▸ **Problem requirements**
Reproduce only this stretch of the listing below: from the line with "(560, 472) = (565, 101): purple" through the line with "camera: 25 degrees right, 10 degrees up", exactly as written, with pictures excluded.

═════ Records

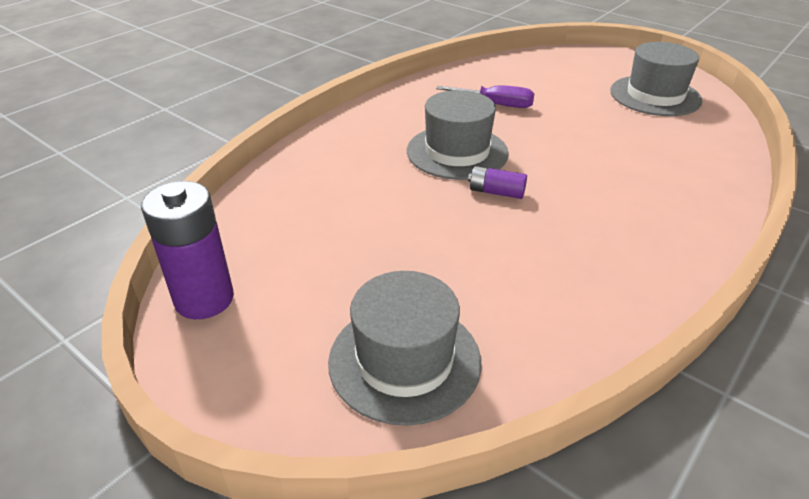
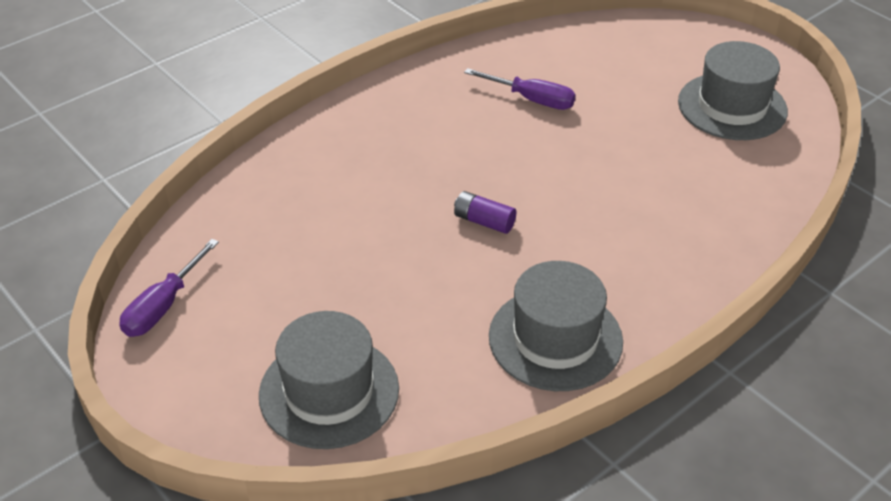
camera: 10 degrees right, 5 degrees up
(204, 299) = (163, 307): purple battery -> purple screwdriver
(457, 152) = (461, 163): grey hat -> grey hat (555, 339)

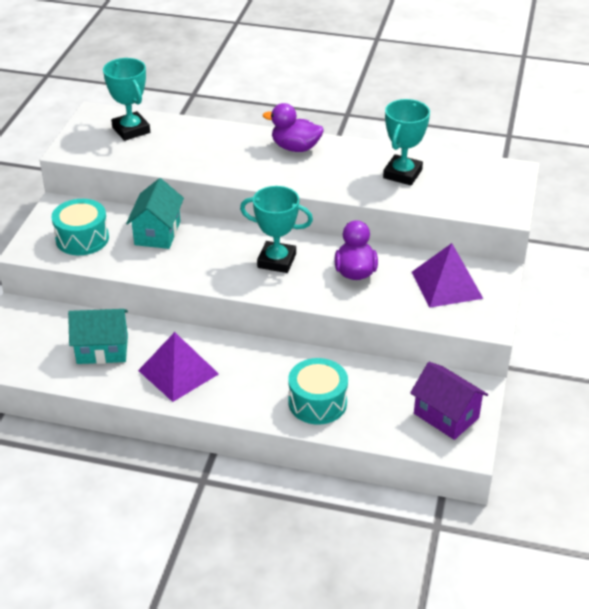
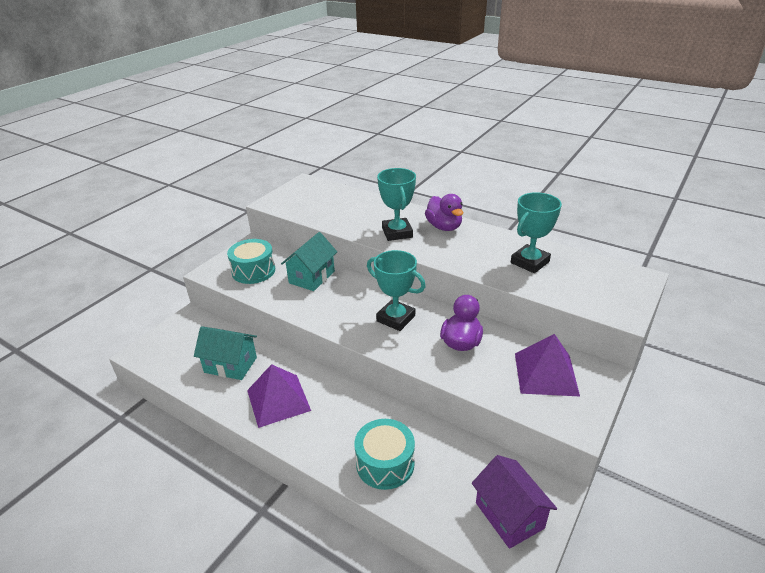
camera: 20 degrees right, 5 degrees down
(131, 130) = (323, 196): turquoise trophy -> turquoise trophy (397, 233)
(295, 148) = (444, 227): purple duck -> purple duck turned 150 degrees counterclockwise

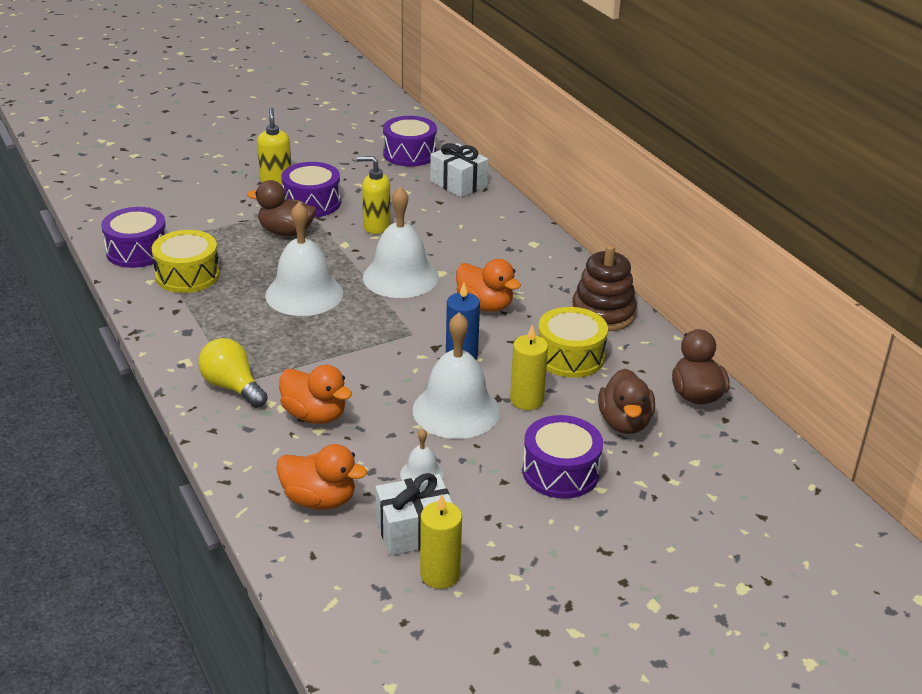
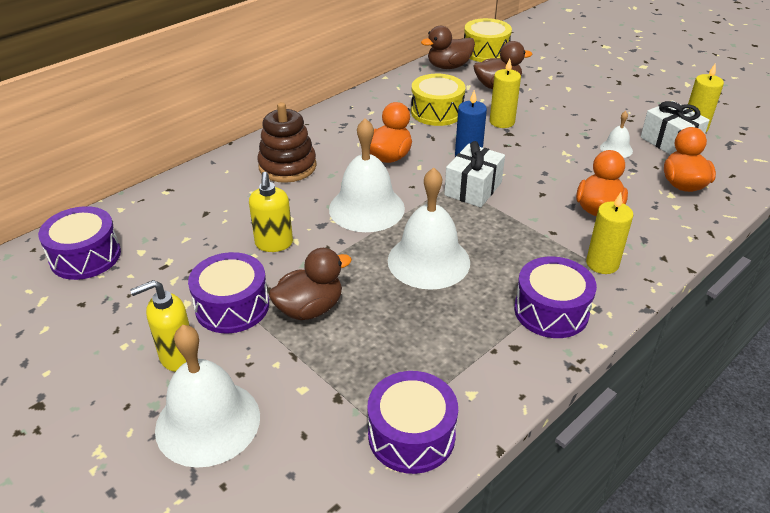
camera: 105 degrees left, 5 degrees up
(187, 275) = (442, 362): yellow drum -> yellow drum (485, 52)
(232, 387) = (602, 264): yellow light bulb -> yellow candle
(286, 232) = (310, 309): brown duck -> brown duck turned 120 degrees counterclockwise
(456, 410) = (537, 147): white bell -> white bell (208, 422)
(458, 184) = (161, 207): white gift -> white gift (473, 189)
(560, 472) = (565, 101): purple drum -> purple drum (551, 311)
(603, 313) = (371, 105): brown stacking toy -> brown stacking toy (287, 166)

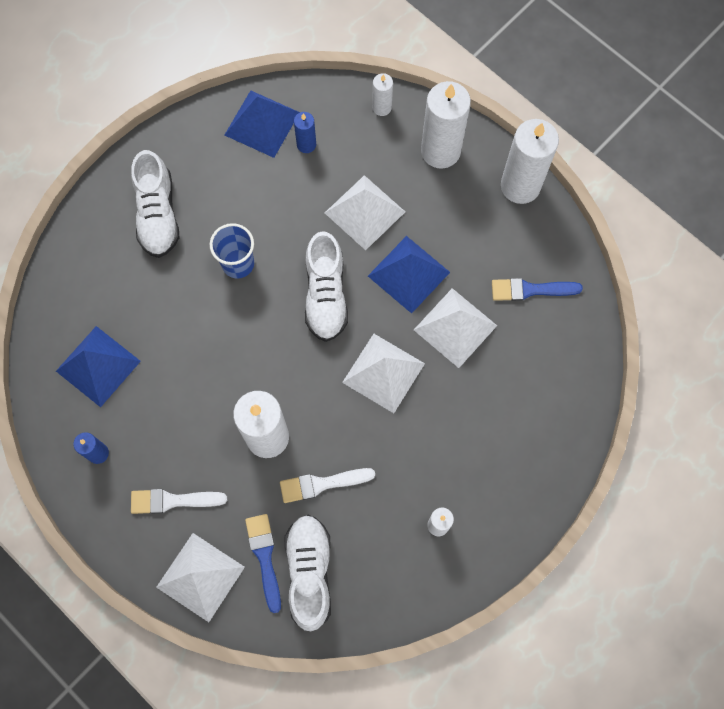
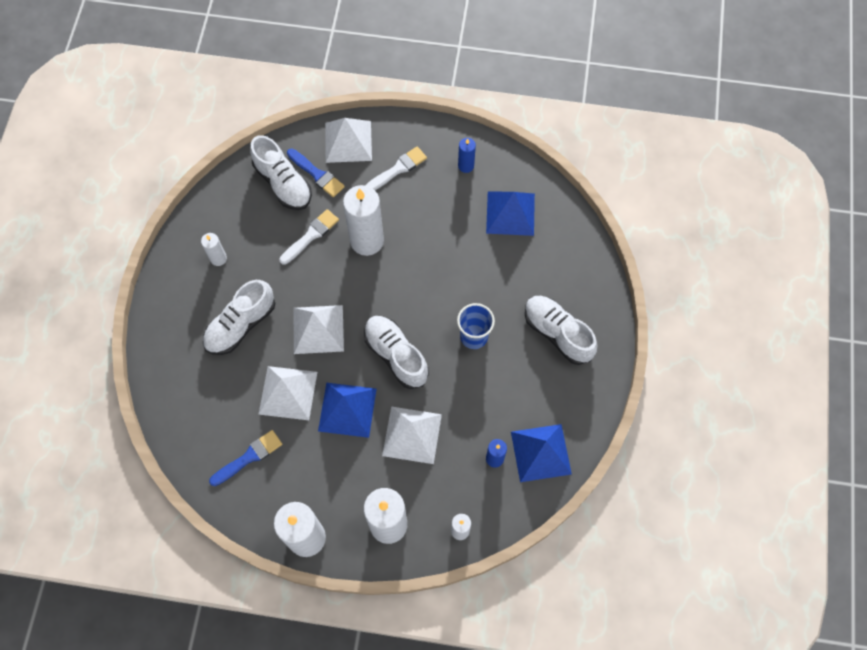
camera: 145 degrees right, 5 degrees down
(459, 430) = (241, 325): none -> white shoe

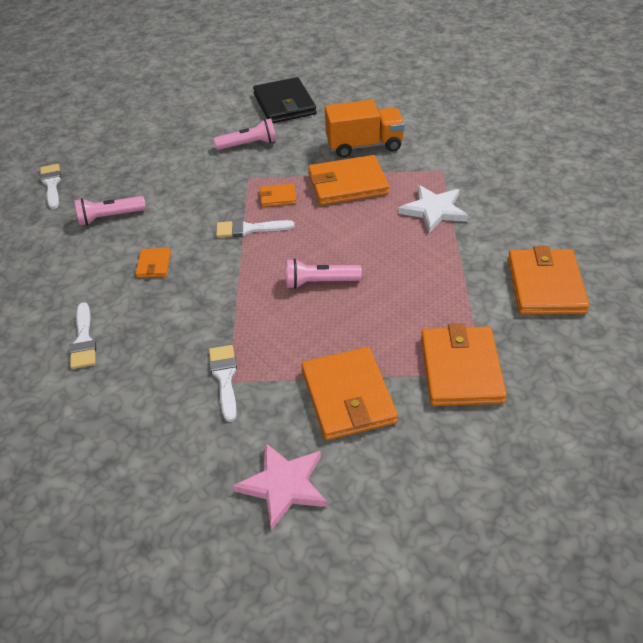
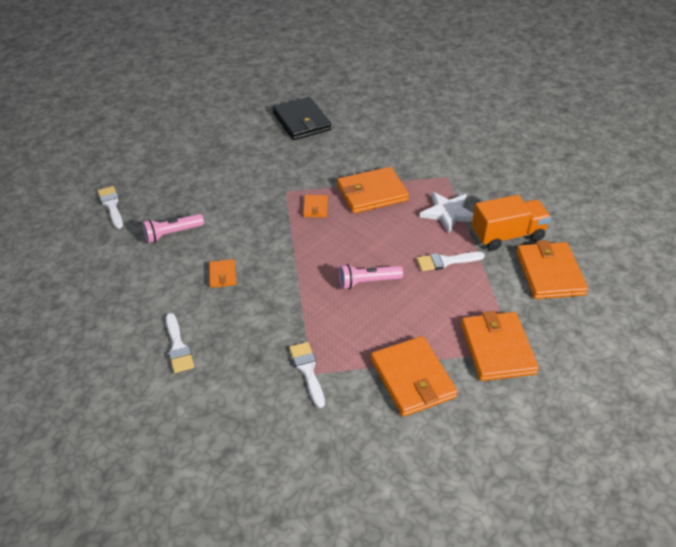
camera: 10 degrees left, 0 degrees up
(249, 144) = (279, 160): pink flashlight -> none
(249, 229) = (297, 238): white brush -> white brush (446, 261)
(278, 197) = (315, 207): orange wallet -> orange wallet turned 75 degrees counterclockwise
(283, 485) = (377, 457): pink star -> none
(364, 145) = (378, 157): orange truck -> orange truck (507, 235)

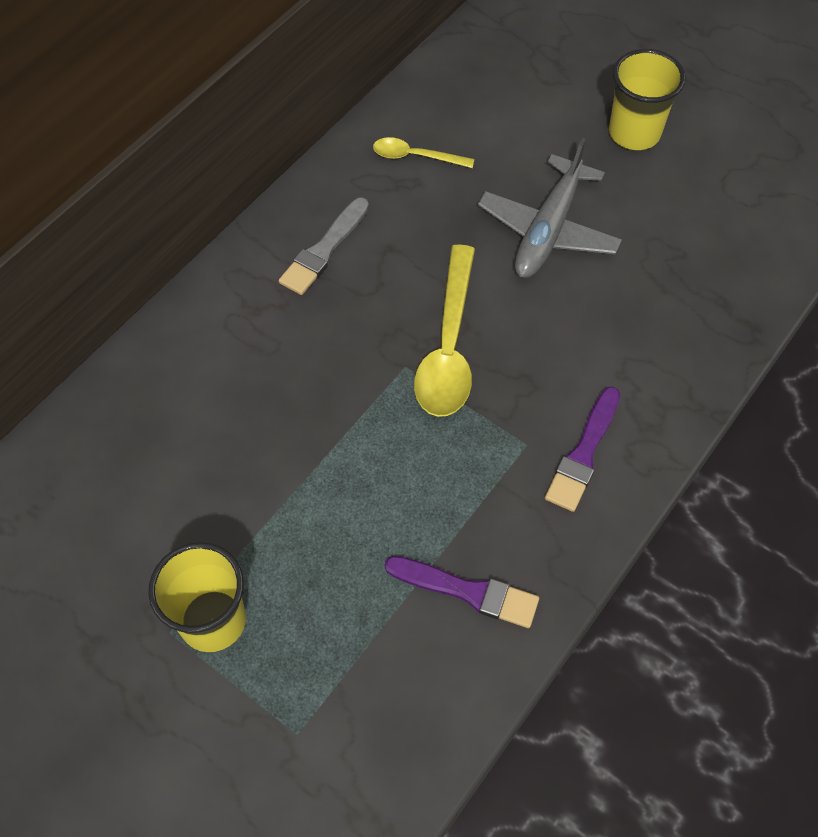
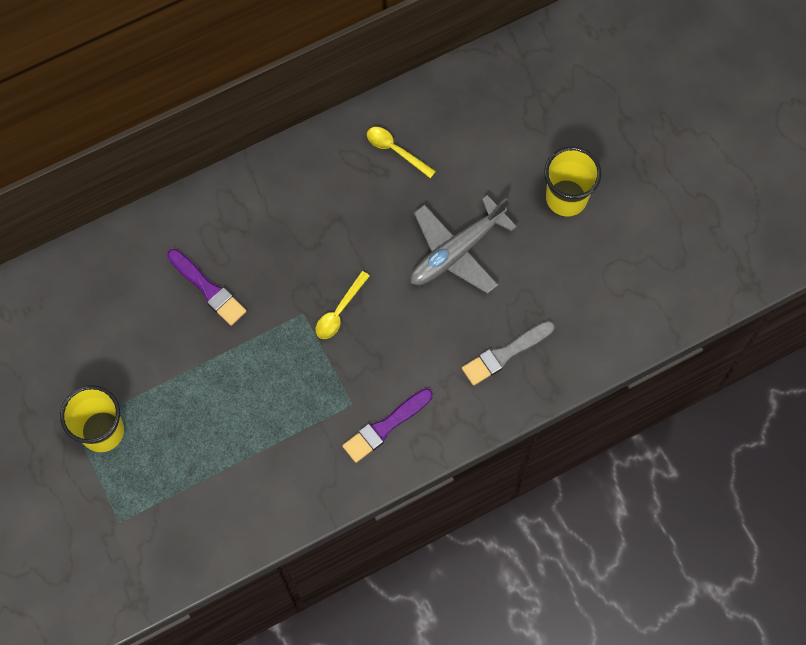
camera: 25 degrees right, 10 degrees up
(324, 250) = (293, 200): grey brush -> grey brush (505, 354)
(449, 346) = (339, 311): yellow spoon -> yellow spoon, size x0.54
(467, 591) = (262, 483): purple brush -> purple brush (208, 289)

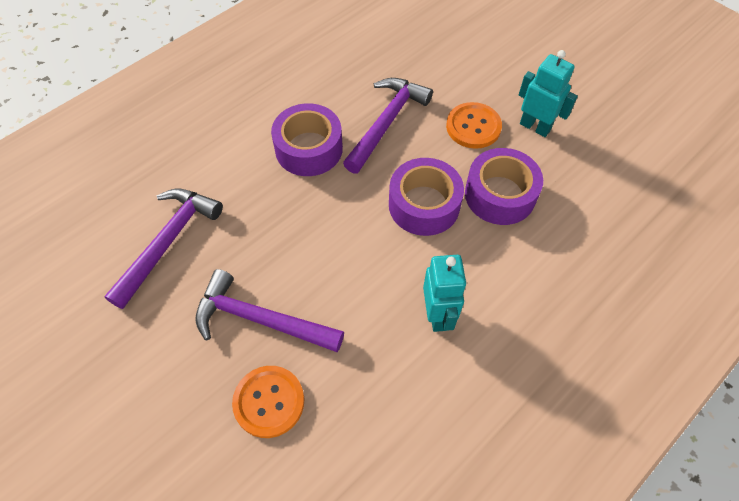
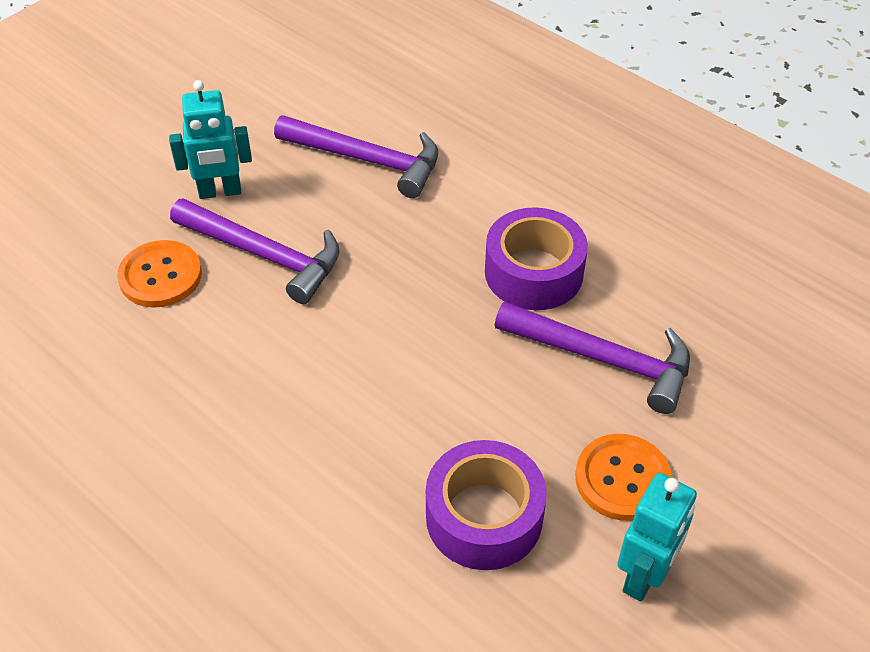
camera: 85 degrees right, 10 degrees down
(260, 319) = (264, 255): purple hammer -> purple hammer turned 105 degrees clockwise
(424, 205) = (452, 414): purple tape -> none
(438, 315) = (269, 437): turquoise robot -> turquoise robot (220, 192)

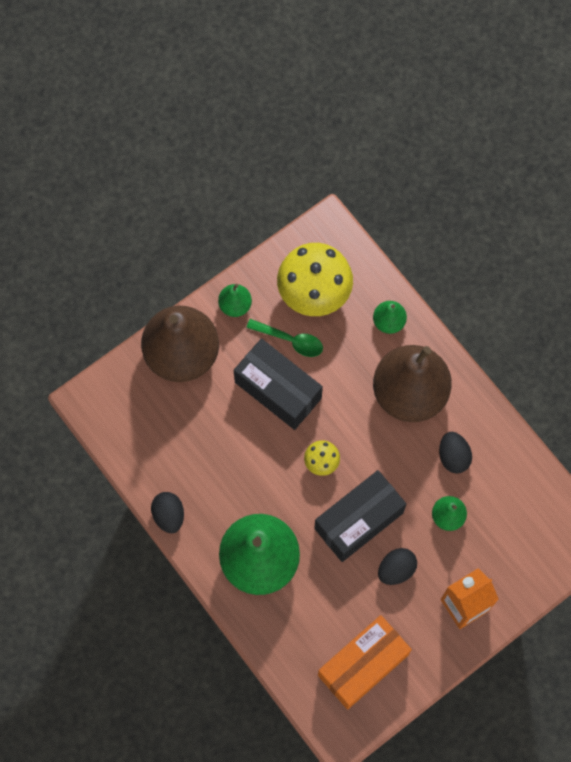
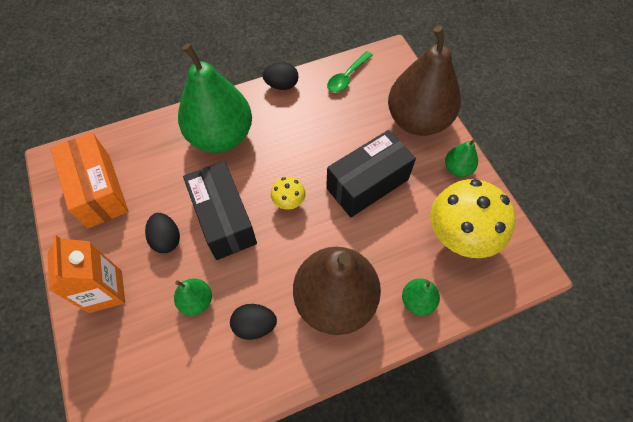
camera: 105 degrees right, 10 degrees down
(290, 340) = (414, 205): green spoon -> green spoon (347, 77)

══════════

▸ **Exercise output**
(560, 472) = (565, 101): purple drum -> purple drum (551, 311)
(603, 313) = (371, 105): brown stacking toy -> brown stacking toy (287, 166)

camera: 145 degrees right, 5 degrees down
(459, 430) = (241, 325): none -> white shoe

camera: 10 degrees left, 0 degrees up
(249, 144) = (279, 160): pink flashlight -> none
(249, 229) = (297, 238): white brush -> white brush (446, 261)
(278, 197) = (315, 207): orange wallet -> orange wallet turned 75 degrees counterclockwise
(283, 485) = (377, 457): pink star -> none
(364, 145) = (378, 157): orange truck -> orange truck (507, 235)

camera: 25 degrees right, 10 degrees up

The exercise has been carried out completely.